DATA ▸
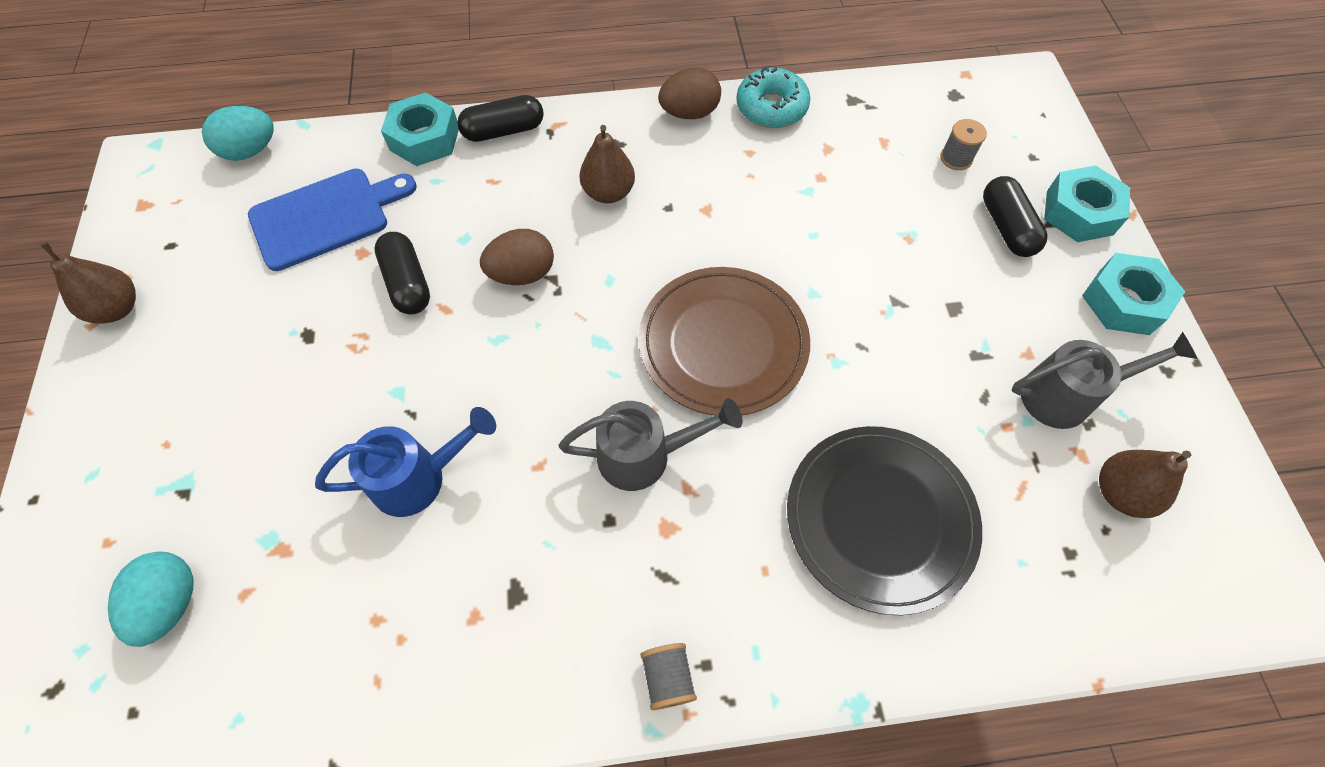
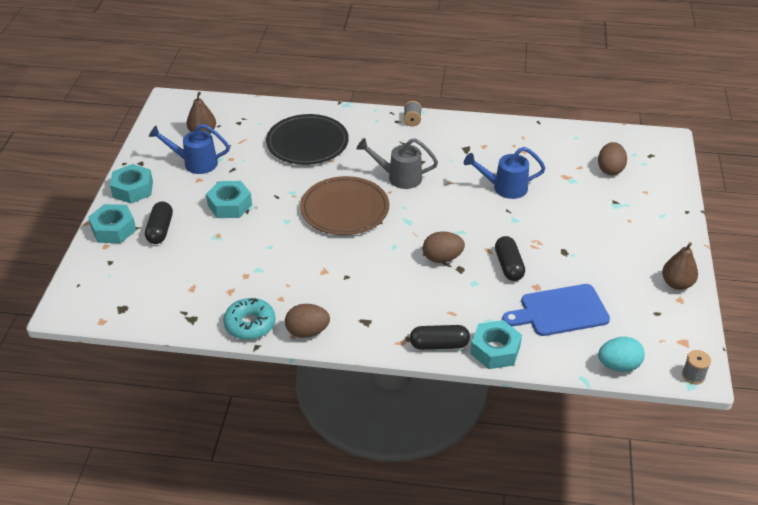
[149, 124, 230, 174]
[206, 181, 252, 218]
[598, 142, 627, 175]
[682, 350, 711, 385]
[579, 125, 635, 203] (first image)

WHAT YOU ARE ASKED TO DO ▸ Retype the data above as given, letting no picture into the copy.

RESPONSE FOR THIS EXERCISE ▸
[149, 124, 230, 174]
[206, 181, 252, 218]
[598, 142, 627, 175]
[682, 350, 711, 385]
[579, 125, 635, 203] (first image)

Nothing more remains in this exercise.